- [EXERCISE]
Reproduce the data exactly and drop any pictures it holds.

*** SUPPLIED DATA Section Begins ***

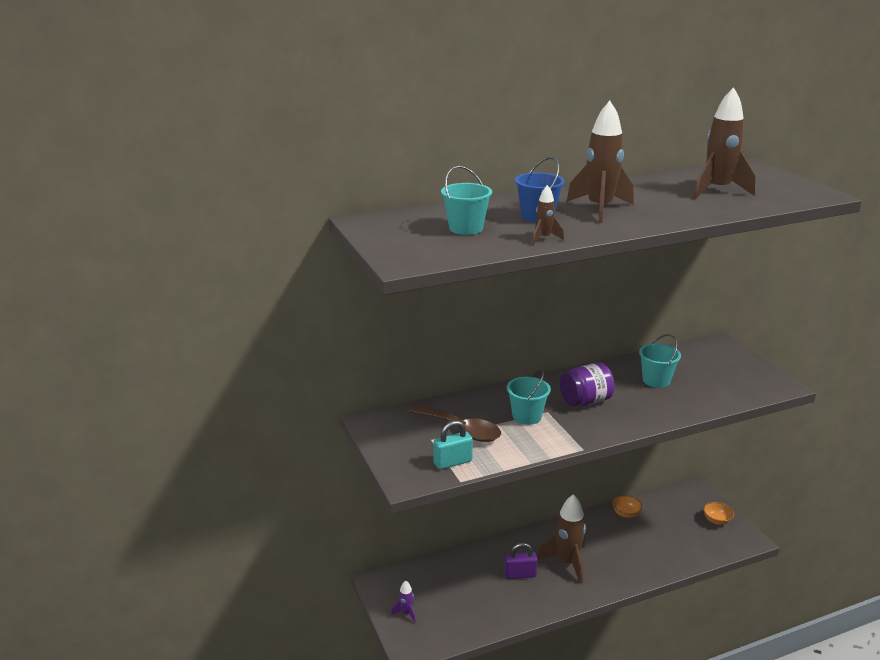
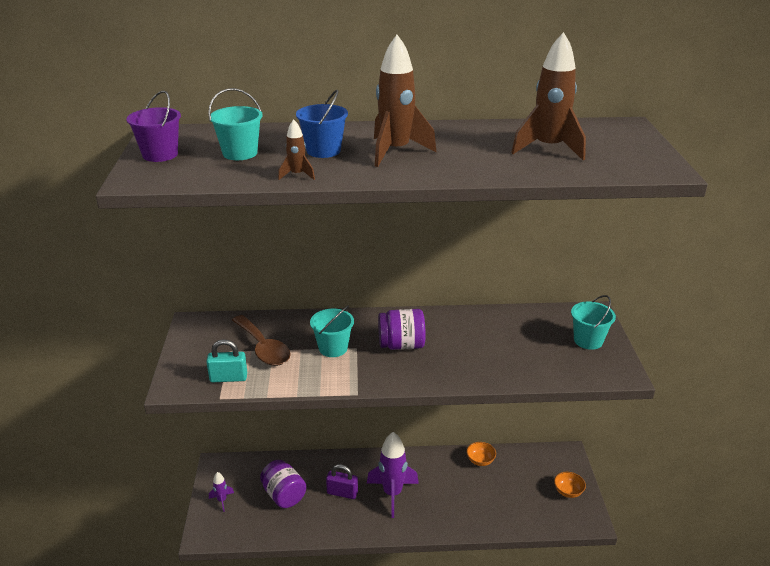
camera: 20 degrees right, 5 degrees up
(392, 239) = (160, 155): none -> purple bucket
(465, 592) = (284, 495): none -> purple jar
(567, 563) = (392, 494): brown rocket -> purple rocket
(656, 380) = (490, 338): turquoise bucket -> turquoise bucket (588, 340)

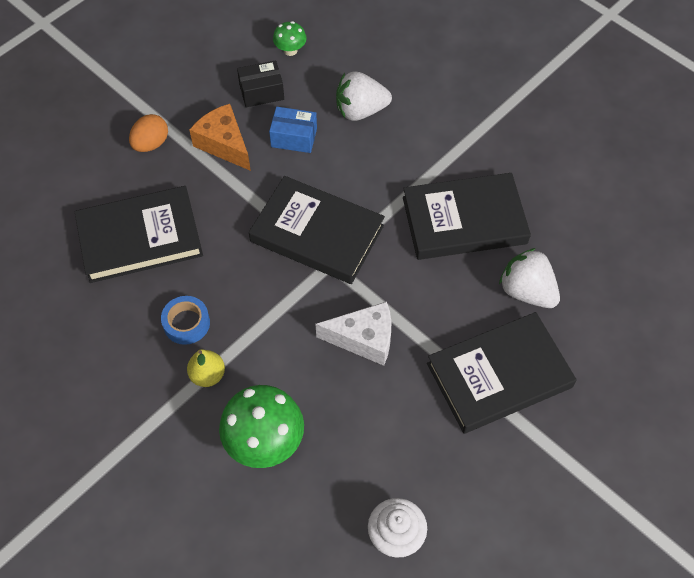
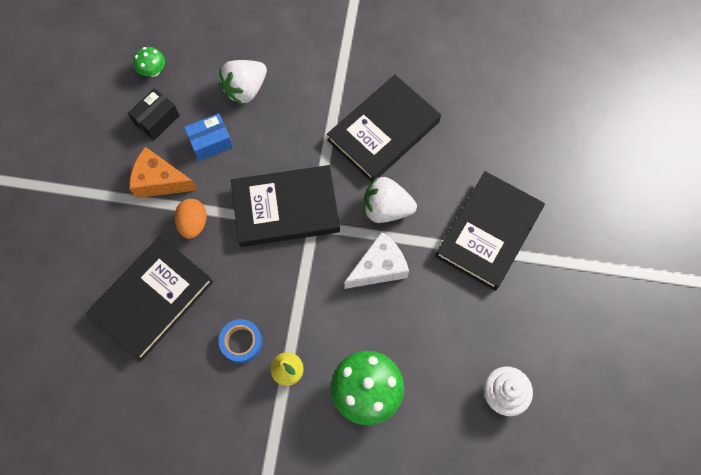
camera: 35 degrees left, 10 degrees up
(151, 144) = (100, 217): orange egg -> orange egg (193, 223)
(527, 291) = (463, 158): white strawberry -> white strawberry (386, 209)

*** SUPPLIED DATA Section Ends ***

- [THE ANSWER]
camera: 20 degrees right, 5 degrees up
(392, 239) = (160, 155): none -> purple bucket
(465, 592) = (284, 495): none -> purple jar
(567, 563) = (392, 494): brown rocket -> purple rocket
(656, 380) = (490, 338): turquoise bucket -> turquoise bucket (588, 340)

camera: 35 degrees left, 10 degrees up
(151, 144) = (100, 217): orange egg -> orange egg (193, 223)
(527, 291) = (463, 158): white strawberry -> white strawberry (386, 209)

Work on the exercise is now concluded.